§ What you need to do: Using the material that follows, output exactly the lines from the one containing "CRIMSON FLOWER POT" through the one containing "GRAY DOMINO TILE", with both ends kept.

>>>

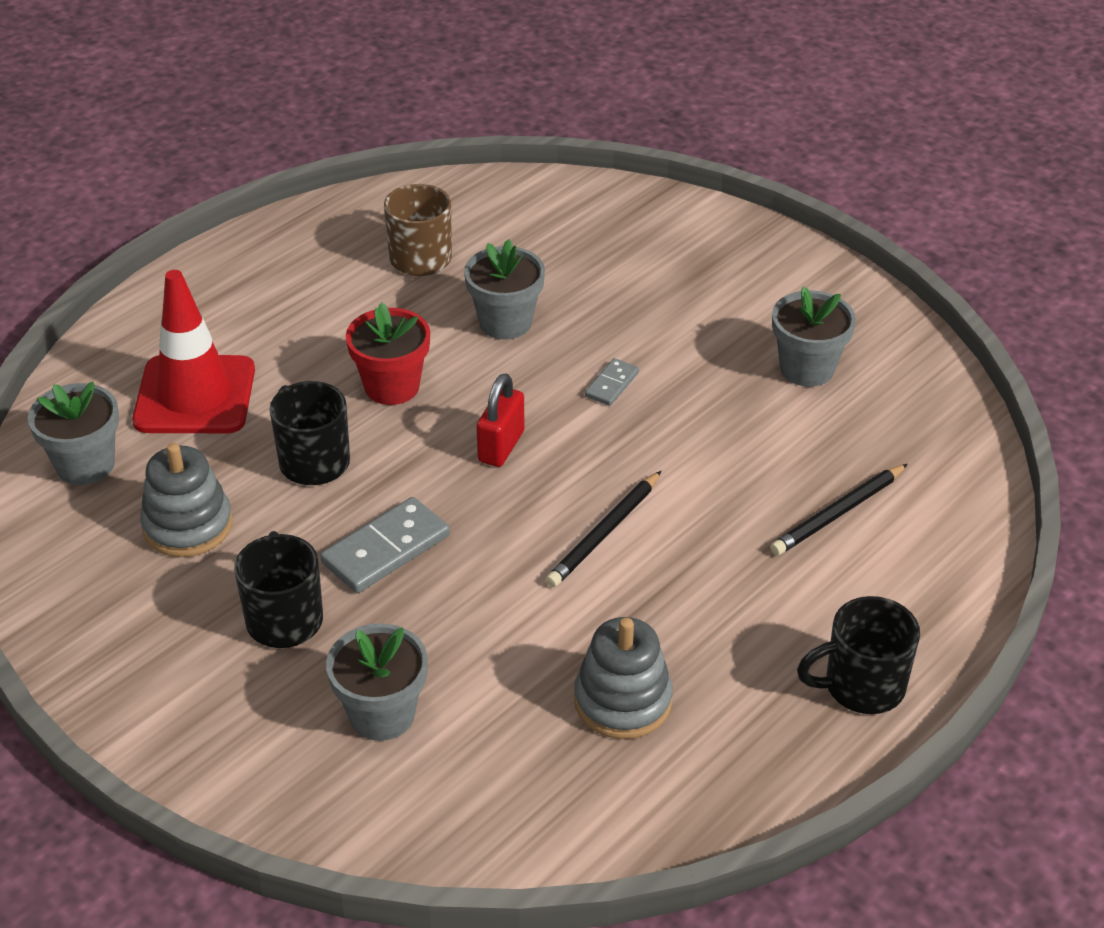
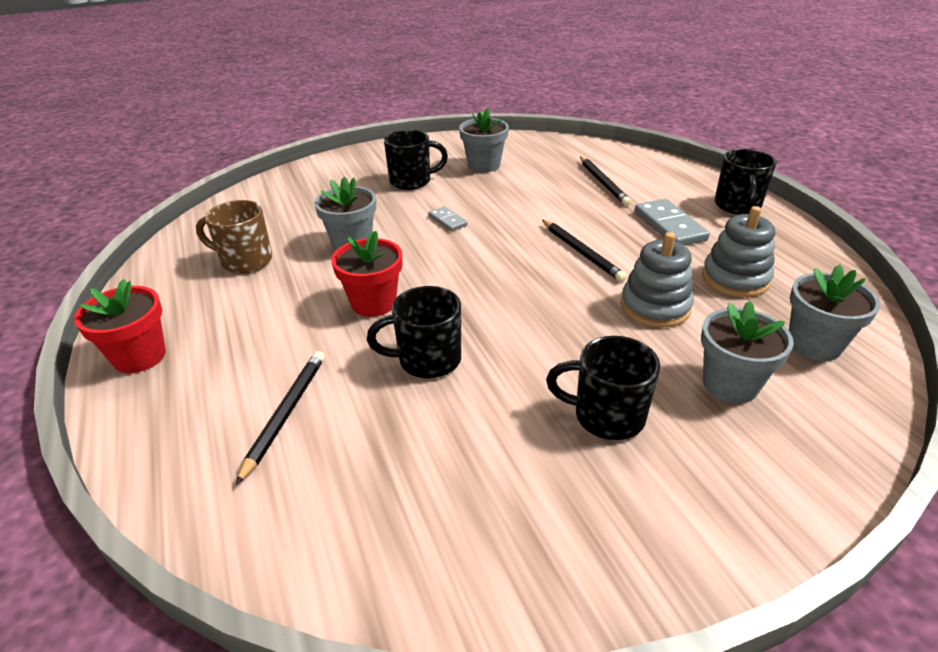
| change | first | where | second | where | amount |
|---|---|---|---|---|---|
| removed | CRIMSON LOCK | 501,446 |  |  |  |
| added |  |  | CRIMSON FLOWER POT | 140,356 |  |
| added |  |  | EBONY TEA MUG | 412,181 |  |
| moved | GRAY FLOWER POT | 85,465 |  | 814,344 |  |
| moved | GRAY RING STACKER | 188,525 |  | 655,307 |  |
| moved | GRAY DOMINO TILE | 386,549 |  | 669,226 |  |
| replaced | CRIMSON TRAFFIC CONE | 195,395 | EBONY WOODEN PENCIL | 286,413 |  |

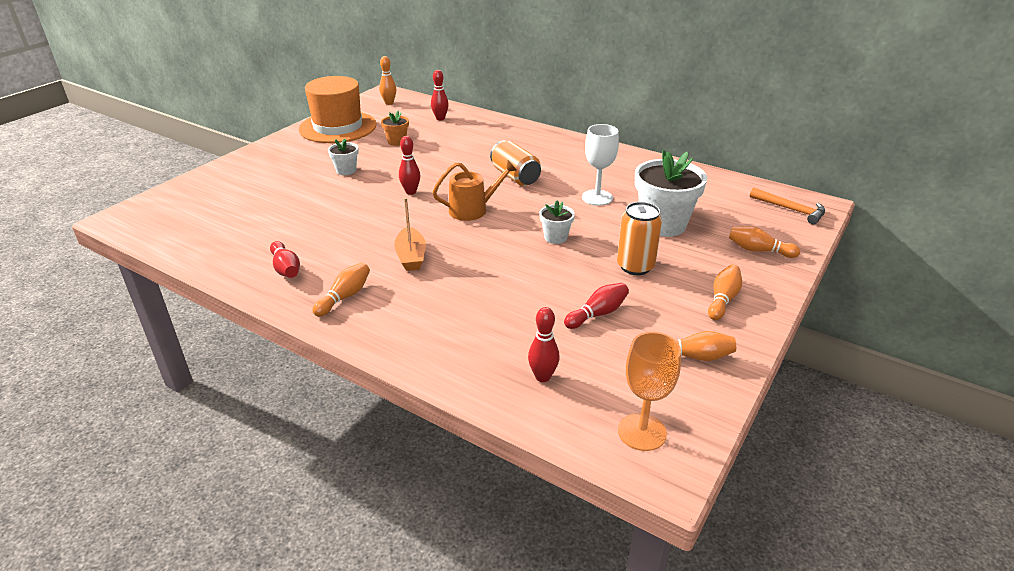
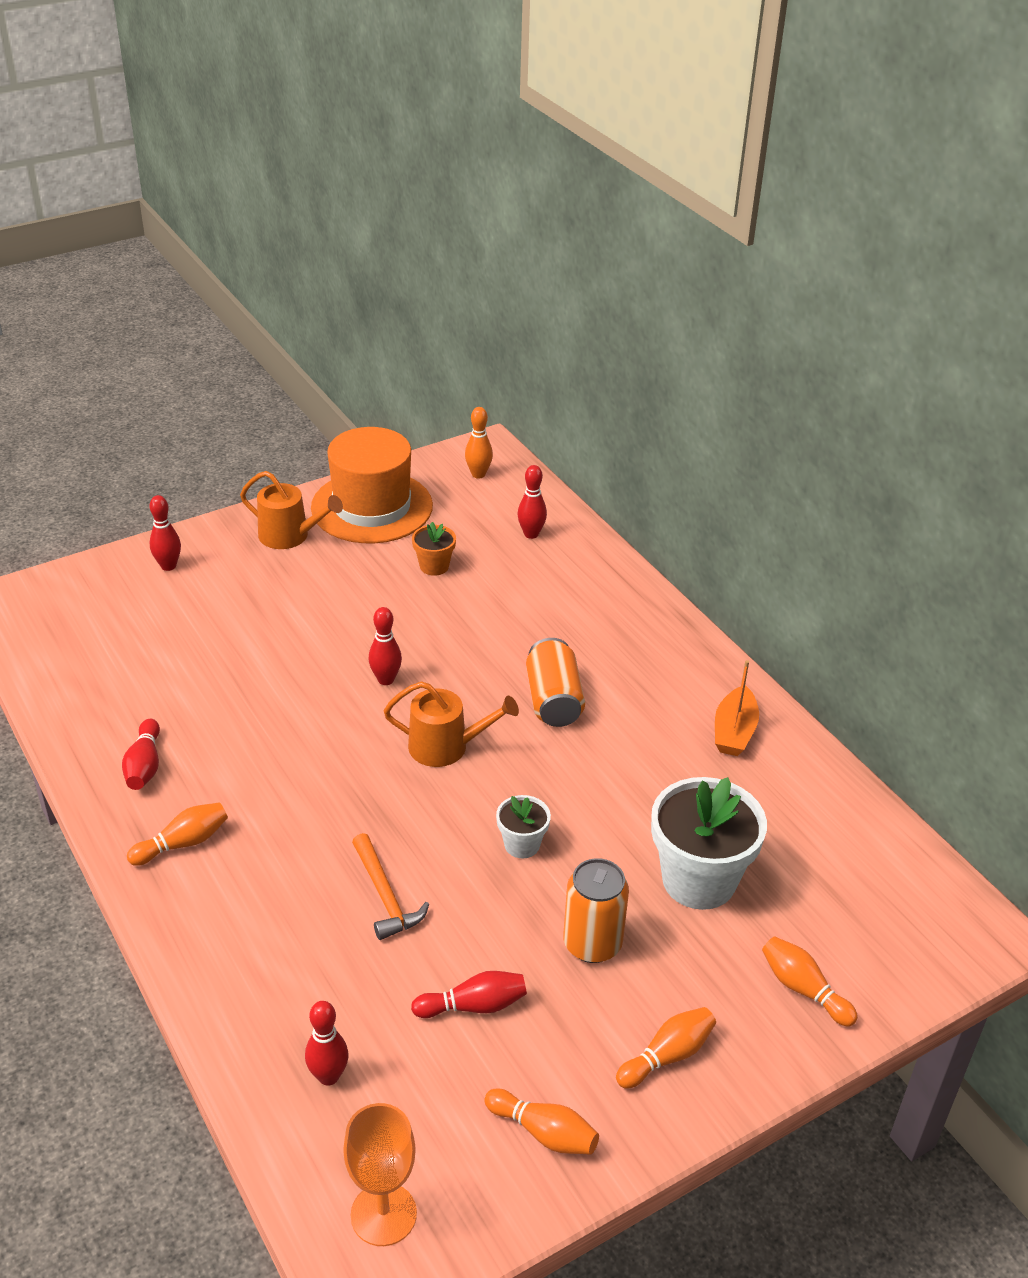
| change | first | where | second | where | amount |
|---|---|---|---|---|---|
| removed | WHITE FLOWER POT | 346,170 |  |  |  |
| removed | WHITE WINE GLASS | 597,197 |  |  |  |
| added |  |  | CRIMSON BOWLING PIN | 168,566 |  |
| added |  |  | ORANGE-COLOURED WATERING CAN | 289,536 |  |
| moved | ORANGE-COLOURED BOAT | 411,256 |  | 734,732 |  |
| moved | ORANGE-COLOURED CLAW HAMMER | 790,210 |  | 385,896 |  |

<<<
>>>

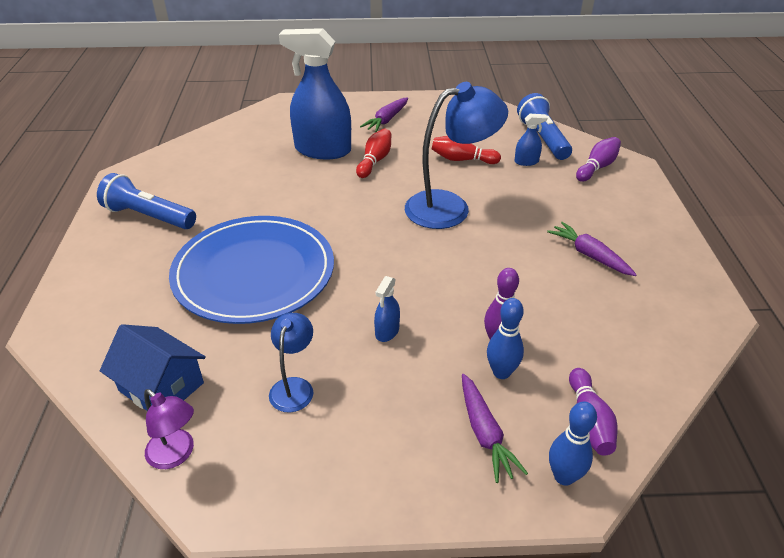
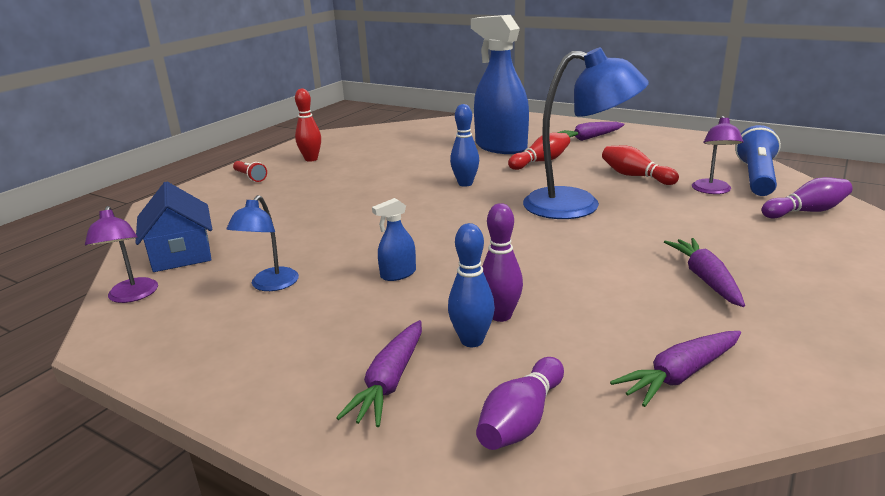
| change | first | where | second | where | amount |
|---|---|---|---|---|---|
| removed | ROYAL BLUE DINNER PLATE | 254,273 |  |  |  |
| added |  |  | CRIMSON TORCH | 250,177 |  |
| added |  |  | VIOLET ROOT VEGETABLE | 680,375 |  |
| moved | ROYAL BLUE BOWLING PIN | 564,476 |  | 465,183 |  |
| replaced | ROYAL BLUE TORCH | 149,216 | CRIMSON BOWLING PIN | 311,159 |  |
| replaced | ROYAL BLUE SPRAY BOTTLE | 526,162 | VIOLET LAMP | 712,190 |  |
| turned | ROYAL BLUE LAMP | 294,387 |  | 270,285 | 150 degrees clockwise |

<<<

§ Task solution:
| added |  |  | CRIMSON FLOWER POT | 140,356 |  |
| added |  |  | EBONY TEA MUG | 412,181 |  |
| moved | GRAY FLOWER POT | 85,465 |  | 814,344 |  |
| moved | GRAY RING STACKER | 188,525 |  | 655,307 |  |
| moved | GRAY DOMINO TILE | 386,549 |  | 669,226 |  |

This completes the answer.